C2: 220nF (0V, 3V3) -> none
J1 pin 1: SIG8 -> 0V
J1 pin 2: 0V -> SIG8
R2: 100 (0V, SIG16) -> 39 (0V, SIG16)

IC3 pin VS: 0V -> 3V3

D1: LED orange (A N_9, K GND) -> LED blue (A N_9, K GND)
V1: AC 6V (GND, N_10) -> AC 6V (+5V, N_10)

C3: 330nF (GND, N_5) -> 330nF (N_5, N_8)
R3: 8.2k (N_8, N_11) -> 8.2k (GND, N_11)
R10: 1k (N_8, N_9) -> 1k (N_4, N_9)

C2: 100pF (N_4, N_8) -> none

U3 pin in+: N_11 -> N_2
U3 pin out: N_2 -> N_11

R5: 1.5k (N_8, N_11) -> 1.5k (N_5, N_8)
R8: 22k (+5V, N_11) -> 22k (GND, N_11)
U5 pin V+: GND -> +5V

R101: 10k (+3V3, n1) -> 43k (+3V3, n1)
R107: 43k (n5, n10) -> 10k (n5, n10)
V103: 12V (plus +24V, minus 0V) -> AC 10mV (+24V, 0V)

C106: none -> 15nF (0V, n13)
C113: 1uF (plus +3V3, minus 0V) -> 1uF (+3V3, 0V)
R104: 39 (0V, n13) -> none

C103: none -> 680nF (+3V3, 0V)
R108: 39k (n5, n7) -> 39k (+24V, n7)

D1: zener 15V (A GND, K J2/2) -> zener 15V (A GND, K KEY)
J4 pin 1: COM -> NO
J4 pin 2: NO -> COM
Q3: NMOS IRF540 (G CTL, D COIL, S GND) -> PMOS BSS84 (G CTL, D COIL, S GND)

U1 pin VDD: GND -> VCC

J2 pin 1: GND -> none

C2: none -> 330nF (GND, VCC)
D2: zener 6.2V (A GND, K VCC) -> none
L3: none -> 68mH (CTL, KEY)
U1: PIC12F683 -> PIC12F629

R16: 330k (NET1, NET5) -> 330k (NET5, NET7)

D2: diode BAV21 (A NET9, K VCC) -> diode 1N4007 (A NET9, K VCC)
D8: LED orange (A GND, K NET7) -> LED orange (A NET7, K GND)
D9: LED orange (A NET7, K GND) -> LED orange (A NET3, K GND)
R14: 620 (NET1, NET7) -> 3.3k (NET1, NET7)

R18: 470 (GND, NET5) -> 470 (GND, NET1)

*Assignment*. Find the number of lines in the listing that carry the word "zener". Only that figure should appear in the reply.

*Task result*. 2